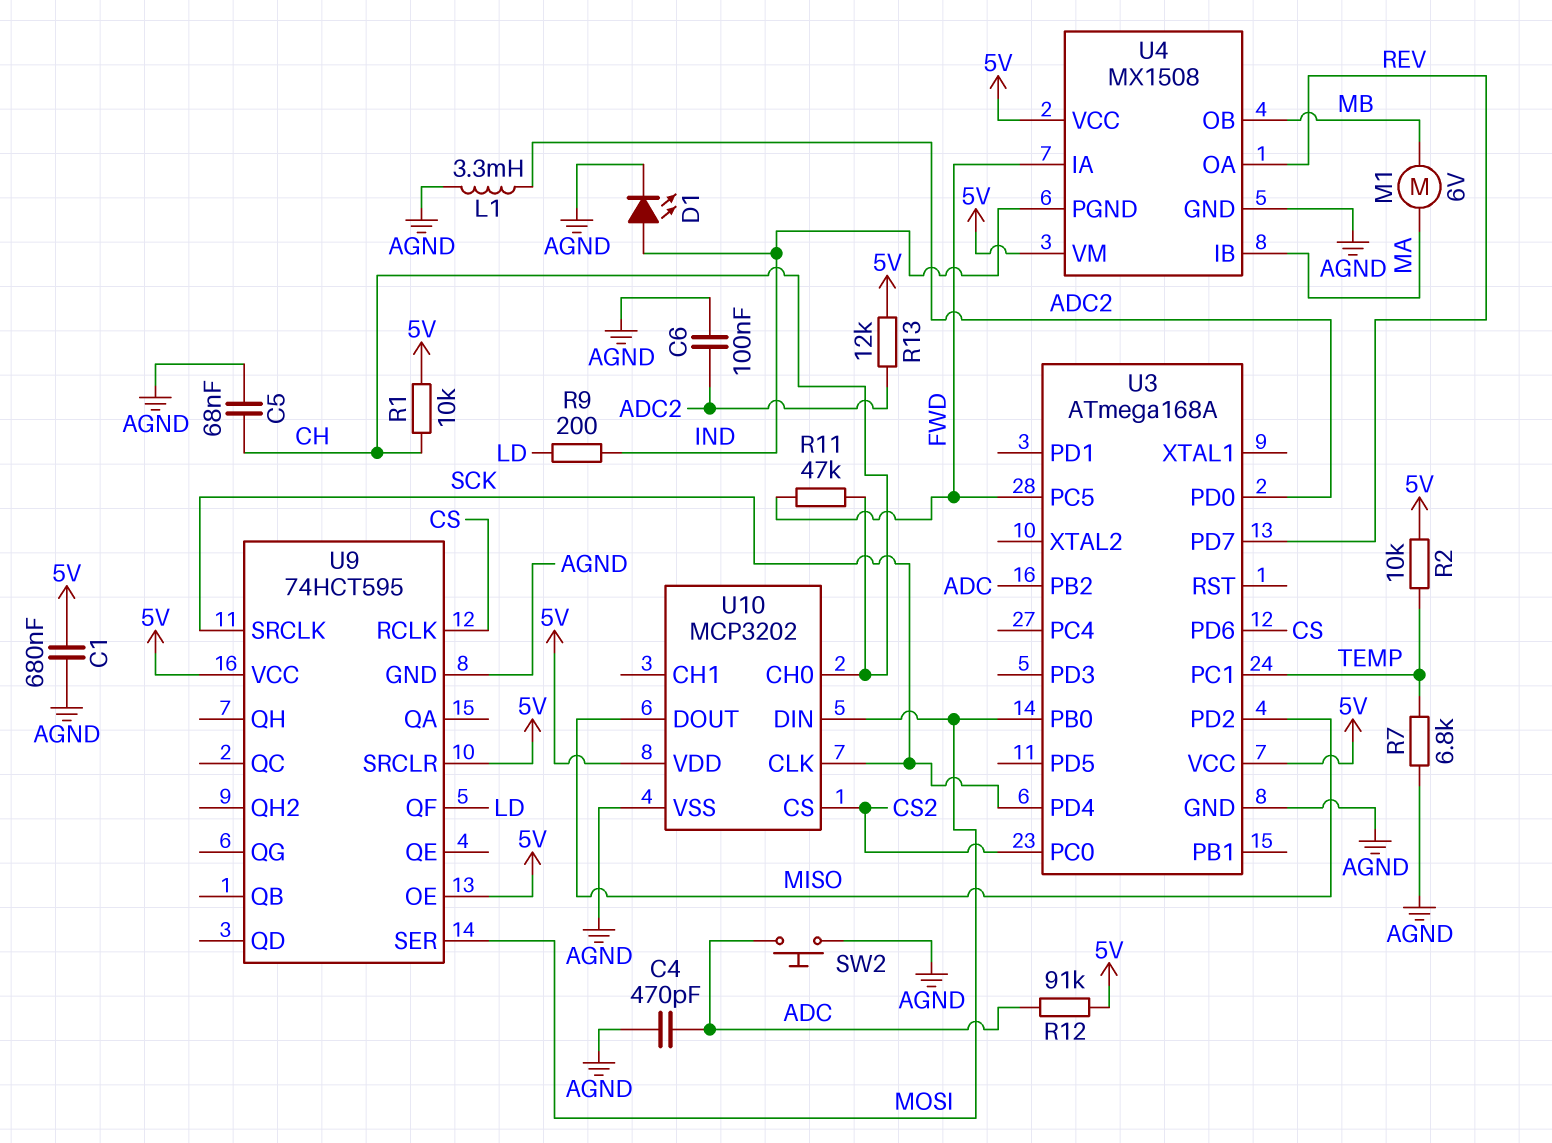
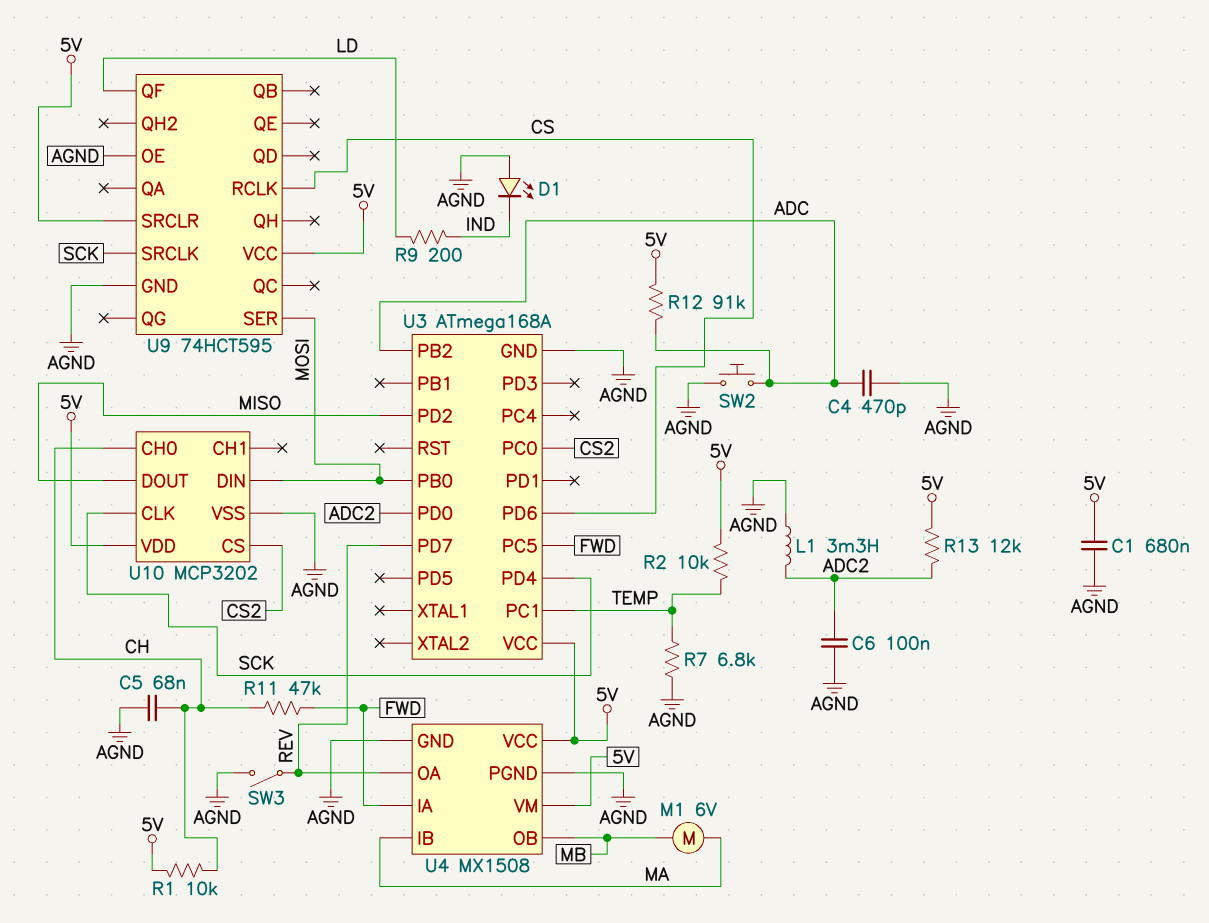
D1: LED (A IND, K AGND) -> LED (A AGND, K IND)
SW3: none -> switch (AGND, REV)
U4 pin PGND: IND -> AGND
U9 pin OE: 5V -> AGND

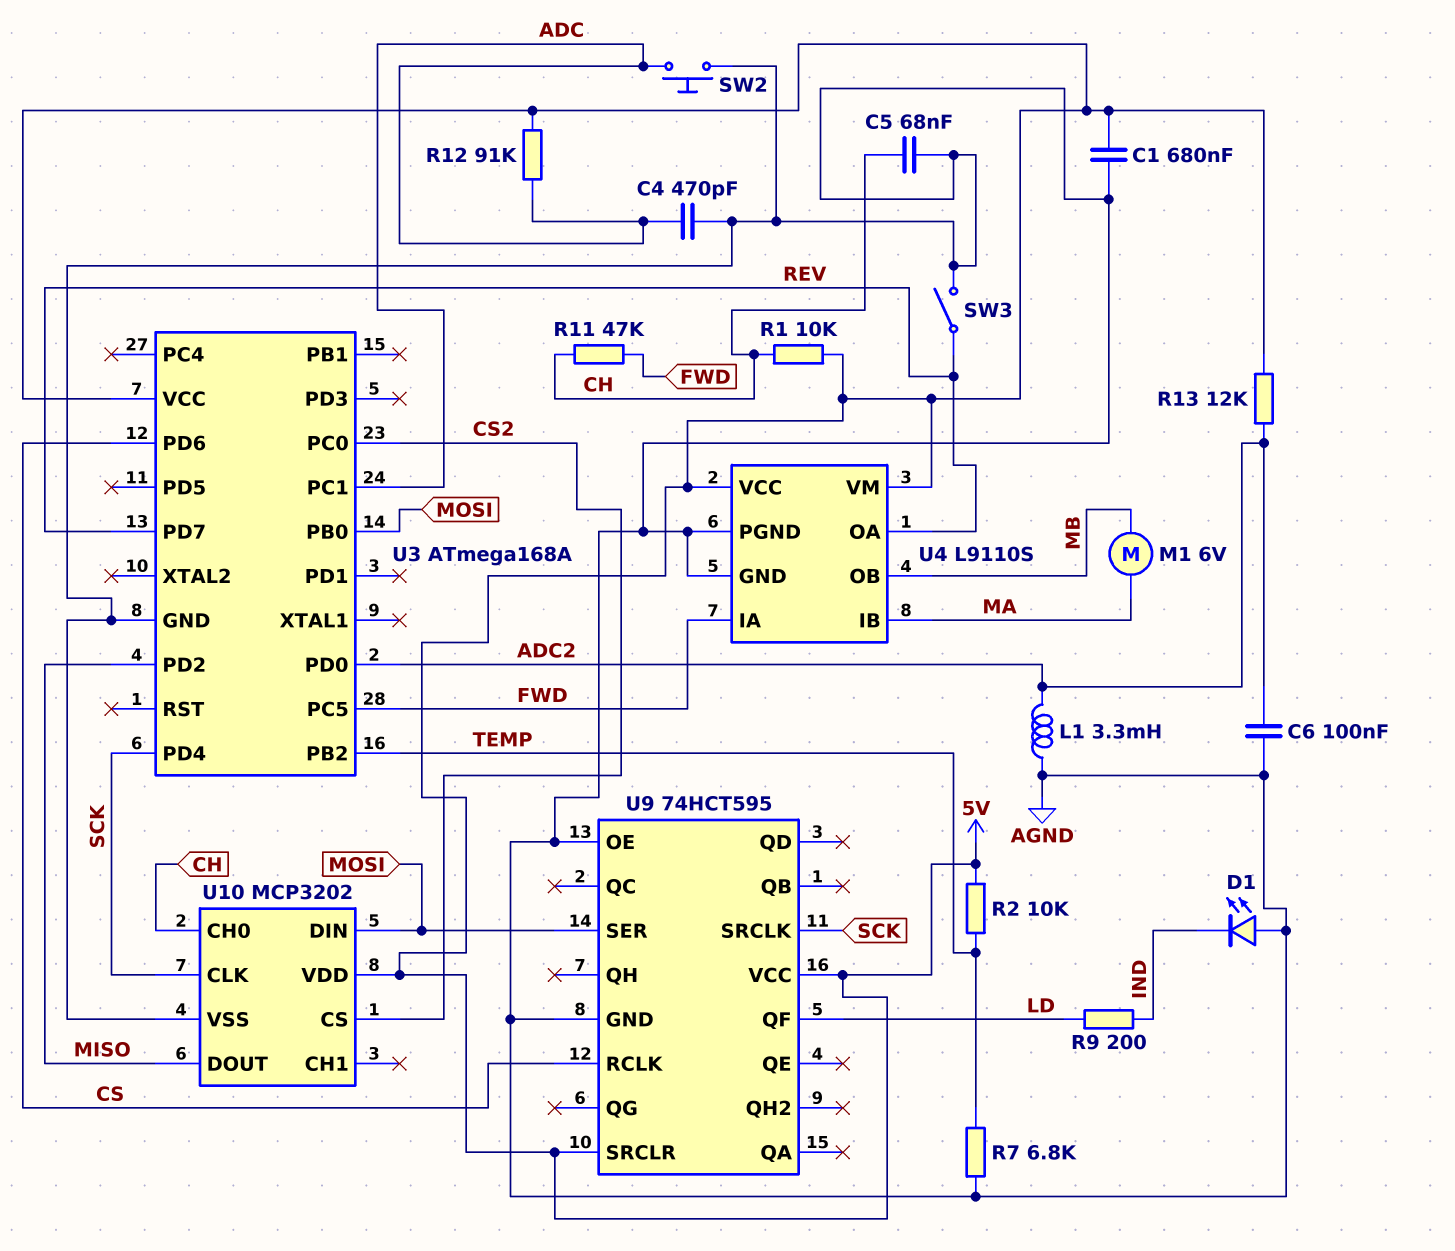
U3 pin PB2: ADC -> TEMP
U3 pin PC1: TEMP -> ADC
U4: MX1508 -> L9110S

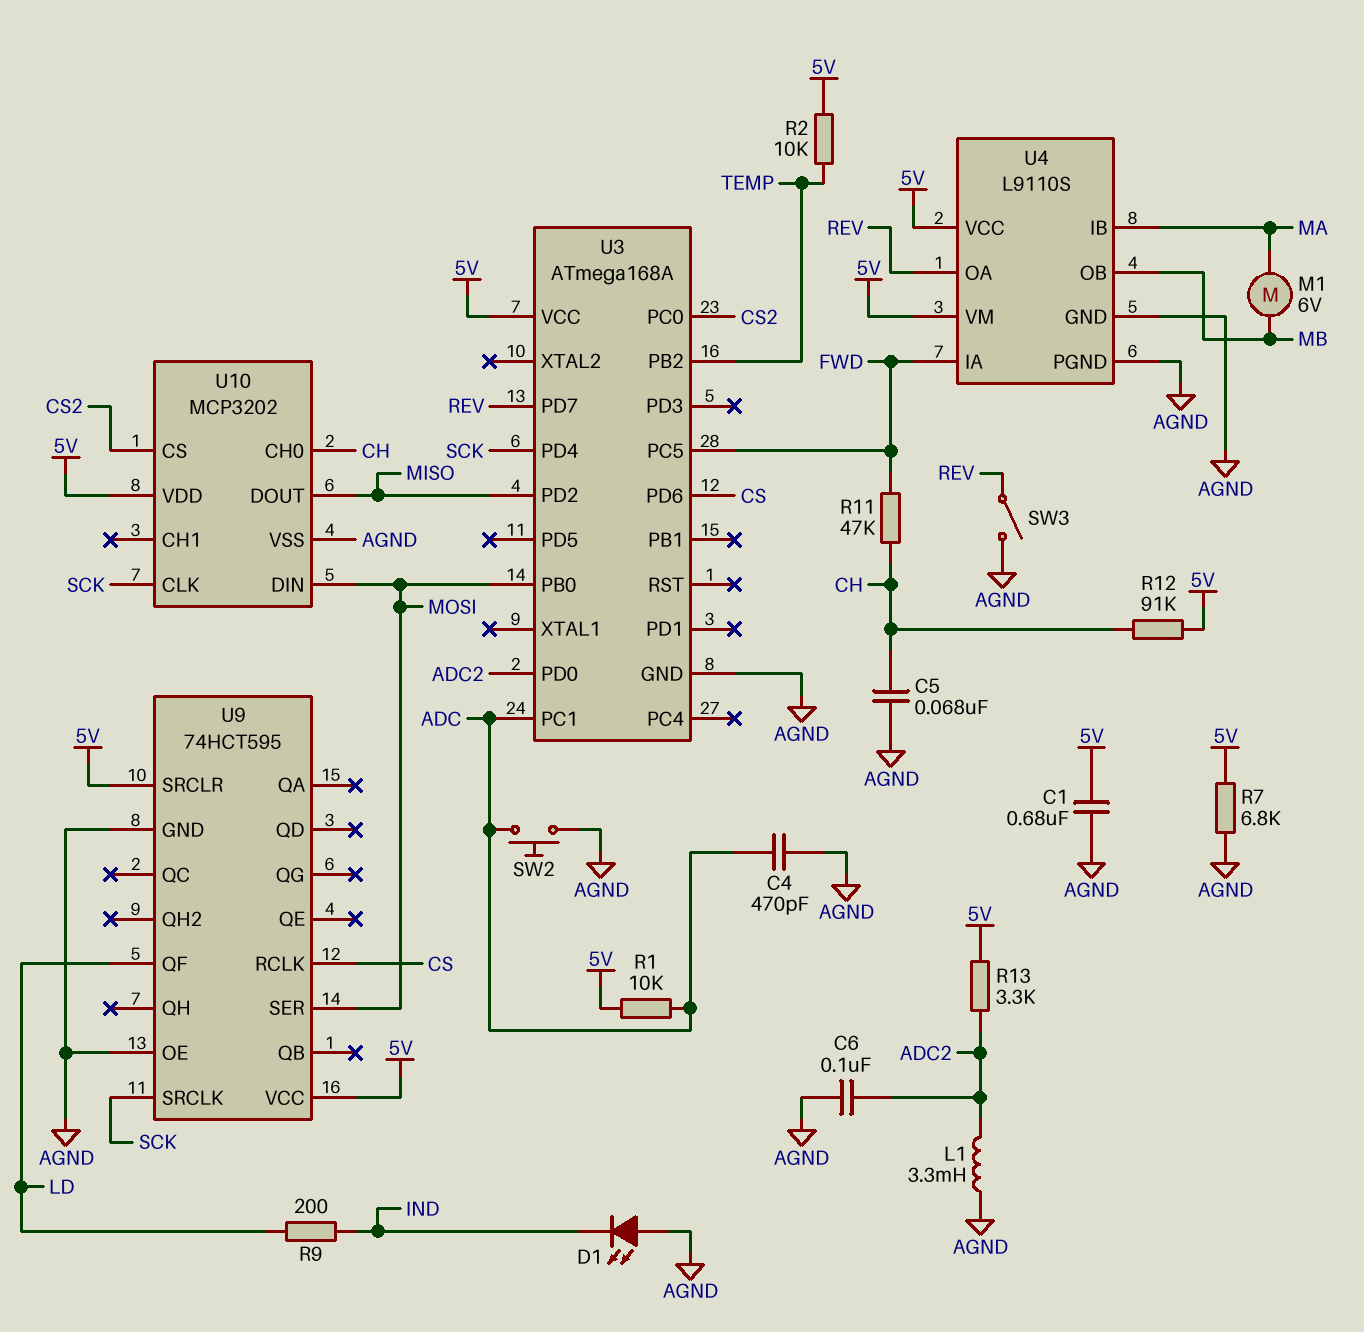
R1: 10k (5V, CH) -> 10k (5V, ADC)
R7: 6.8k (AGND, TEMP) -> 6.8k (5V, AGND)
R12: 91k (5V, ADC) -> 91k (5V, CH)
R13: 12k (5V, ADC2) -> 3.3k (5V, ADC2)

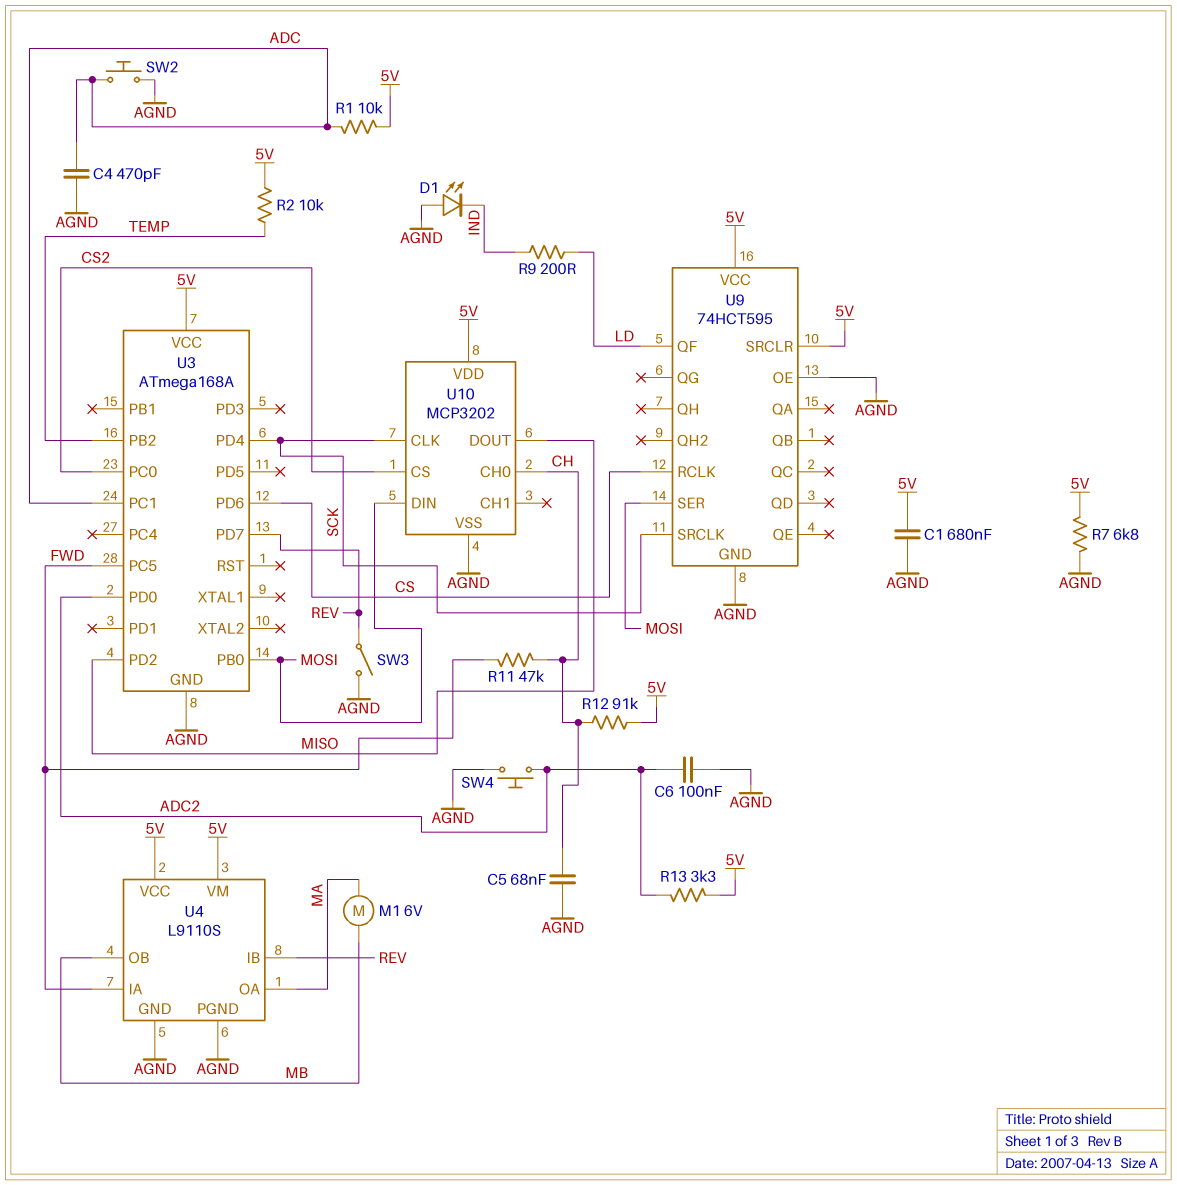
L1: 3.3mH (ADC2, AGND) -> none
SW4: none -> button (ADC2, AGND)
U4 pin IB: MA -> REV
U4 pin OA: REV -> MA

**Exercise prompt**
Exactly as written, copy the entries above without their pictures.

**Exercise result**
D1: LED (A IND, K AGND) -> LED (A AGND, K IND)
SW3: none -> switch (AGND, REV)
U4 pin PGND: IND -> AGND
U9 pin OE: 5V -> AGND

U3 pin PB2: ADC -> TEMP
U3 pin PC1: TEMP -> ADC
U4: MX1508 -> L9110S

R1: 10k (5V, CH) -> 10k (5V, ADC)
R7: 6.8k (AGND, TEMP) -> 6.8k (5V, AGND)
R12: 91k (5V, ADC) -> 91k (5V, CH)
R13: 12k (5V, ADC2) -> 3.3k (5V, ADC2)

L1: 3.3mH (ADC2, AGND) -> none
SW4: none -> button (ADC2, AGND)
U4 pin IB: MA -> REV
U4 pin OA: REV -> MA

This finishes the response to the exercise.